(Stored data Opens)

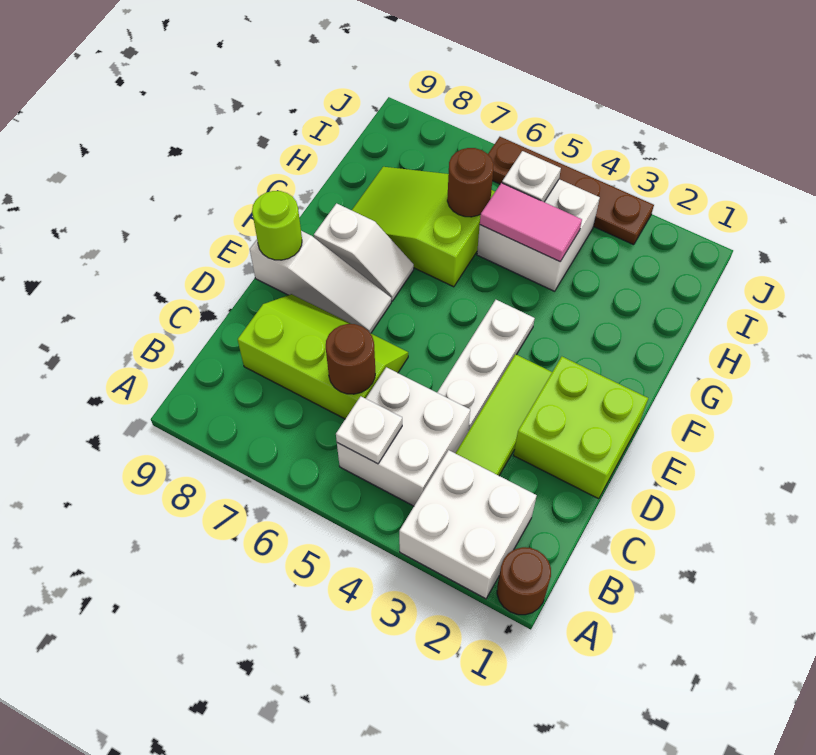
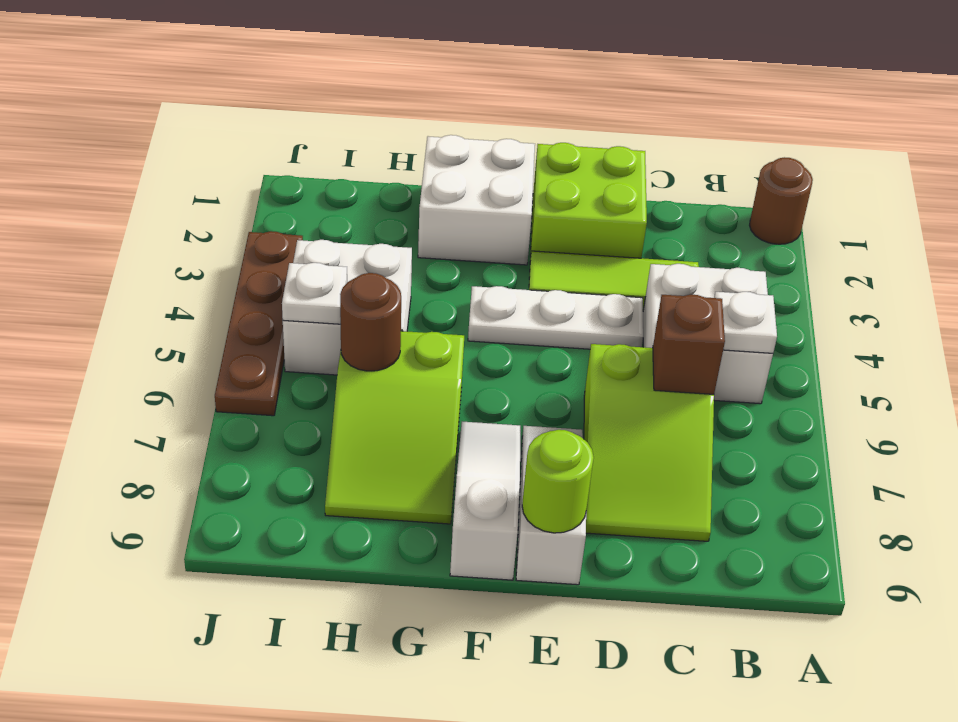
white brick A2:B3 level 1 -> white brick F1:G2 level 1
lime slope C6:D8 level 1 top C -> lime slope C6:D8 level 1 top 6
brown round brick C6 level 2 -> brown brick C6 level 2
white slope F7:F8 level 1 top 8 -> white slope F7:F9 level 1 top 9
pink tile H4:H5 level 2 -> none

(Stored data Closes)
(Stored data Opens)

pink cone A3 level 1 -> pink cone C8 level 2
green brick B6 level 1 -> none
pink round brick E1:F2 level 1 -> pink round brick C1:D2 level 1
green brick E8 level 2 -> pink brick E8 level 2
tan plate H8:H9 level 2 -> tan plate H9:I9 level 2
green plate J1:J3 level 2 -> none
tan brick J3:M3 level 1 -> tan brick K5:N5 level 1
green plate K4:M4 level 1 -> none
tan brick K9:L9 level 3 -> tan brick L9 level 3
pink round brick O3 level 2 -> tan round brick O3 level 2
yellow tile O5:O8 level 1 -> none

(Stored data Closes)
(Stored data Opens)

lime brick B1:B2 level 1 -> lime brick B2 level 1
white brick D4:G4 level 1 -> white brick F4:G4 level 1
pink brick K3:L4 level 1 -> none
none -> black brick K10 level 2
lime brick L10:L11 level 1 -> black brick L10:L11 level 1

(Stored data Closes)

__Your assignment__
Every line holding the string "black" should be copied here, so please find those lines in the data.

__Solution to this problem__
none -> black brick K10 level 2
lime brick L10:L11 level 1 -> black brick L10:L11 level 1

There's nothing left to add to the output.